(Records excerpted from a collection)
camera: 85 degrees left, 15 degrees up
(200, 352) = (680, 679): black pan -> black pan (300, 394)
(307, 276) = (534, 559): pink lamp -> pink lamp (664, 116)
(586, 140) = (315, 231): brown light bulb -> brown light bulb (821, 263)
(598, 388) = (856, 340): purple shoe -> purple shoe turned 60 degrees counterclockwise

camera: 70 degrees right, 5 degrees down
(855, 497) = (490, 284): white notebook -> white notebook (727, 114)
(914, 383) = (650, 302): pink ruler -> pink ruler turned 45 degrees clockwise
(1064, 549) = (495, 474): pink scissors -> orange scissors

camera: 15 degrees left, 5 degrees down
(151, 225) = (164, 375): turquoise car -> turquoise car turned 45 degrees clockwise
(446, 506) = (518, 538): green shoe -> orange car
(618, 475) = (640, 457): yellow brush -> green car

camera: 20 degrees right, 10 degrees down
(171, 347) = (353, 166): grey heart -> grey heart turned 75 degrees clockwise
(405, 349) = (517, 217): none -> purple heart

▸ Exercise objective
All lines carrying the word "pink" must be copied from the data above.

▸ Written response
(307, 276) = (534, 559): pink lamp -> pink lamp (664, 116)
(914, 383) = (650, 302): pink ruler -> pink ruler turned 45 degrees clockwise
(1064, 549) = (495, 474): pink scissors -> orange scissors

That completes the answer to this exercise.